» Assigned task:
Search the entries for the word "plus". Copy every line that holds it.

Before-and-after change data
□ □ □ □

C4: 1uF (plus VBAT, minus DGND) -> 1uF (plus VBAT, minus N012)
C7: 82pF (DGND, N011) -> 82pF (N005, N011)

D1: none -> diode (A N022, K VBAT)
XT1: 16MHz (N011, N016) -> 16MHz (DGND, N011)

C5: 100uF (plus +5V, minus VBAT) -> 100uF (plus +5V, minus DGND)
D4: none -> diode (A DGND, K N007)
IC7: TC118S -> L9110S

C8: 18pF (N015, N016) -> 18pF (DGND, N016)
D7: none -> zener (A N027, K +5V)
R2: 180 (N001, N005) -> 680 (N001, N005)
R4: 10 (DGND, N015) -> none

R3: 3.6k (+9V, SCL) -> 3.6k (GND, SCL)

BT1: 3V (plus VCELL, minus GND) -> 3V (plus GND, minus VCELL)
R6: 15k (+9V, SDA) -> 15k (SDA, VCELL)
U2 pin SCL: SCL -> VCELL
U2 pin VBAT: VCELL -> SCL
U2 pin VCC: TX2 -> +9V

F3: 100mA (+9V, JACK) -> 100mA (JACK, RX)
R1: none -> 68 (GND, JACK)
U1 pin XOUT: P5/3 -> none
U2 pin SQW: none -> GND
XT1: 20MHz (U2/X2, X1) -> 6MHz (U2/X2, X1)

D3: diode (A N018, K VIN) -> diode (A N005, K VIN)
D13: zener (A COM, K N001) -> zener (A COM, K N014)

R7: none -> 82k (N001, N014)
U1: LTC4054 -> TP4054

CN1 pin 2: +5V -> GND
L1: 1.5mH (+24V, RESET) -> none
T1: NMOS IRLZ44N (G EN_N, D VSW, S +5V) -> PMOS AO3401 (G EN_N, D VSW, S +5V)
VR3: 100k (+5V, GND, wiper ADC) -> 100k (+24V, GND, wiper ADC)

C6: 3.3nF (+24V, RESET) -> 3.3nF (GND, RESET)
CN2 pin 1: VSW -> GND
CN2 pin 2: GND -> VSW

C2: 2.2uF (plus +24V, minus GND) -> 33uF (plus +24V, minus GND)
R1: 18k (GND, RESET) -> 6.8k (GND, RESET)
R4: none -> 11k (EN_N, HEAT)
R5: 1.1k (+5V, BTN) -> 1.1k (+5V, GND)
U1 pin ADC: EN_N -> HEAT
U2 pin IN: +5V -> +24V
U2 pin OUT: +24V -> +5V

□ □ □ □

» Output for this exercise:
C4: 1uF (plus VBAT, minus DGND) -> 1uF (plus VBAT, minus N012)
C5: 100uF (plus +5V, minus VBAT) -> 100uF (plus +5V, minus DGND)
BT1: 3V (plus VCELL, minus GND) -> 3V (plus GND, minus VCELL)
C2: 2.2uF (plus +24V, minus GND) -> 33uF (plus +24V, minus GND)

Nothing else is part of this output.